> Dataset records
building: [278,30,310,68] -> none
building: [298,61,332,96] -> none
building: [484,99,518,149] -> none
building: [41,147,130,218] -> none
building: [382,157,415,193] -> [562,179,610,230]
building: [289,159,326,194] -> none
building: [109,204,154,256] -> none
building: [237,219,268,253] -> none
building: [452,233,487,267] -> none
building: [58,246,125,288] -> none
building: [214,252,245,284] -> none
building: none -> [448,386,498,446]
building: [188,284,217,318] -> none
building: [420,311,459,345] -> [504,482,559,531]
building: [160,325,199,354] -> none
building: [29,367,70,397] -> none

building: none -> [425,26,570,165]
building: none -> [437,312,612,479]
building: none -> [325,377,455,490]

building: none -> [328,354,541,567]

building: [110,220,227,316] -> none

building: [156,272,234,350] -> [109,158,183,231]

==

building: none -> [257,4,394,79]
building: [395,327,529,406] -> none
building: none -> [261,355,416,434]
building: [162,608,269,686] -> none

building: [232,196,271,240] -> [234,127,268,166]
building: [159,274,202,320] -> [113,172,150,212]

> Exercise instructions
Could you transcribe the entries above word for word, from the line with "building: [278,30,310,68] -> none" down to the line with "building: [214,252,245,284] -> none", keeping both?

> Answer to this exercise
building: [278,30,310,68] -> none
building: [298,61,332,96] -> none
building: [484,99,518,149] -> none
building: [41,147,130,218] -> none
building: [382,157,415,193] -> [562,179,610,230]
building: [289,159,326,194] -> none
building: [109,204,154,256] -> none
building: [237,219,268,253] -> none
building: [452,233,487,267] -> none
building: [58,246,125,288] -> none
building: [214,252,245,284] -> none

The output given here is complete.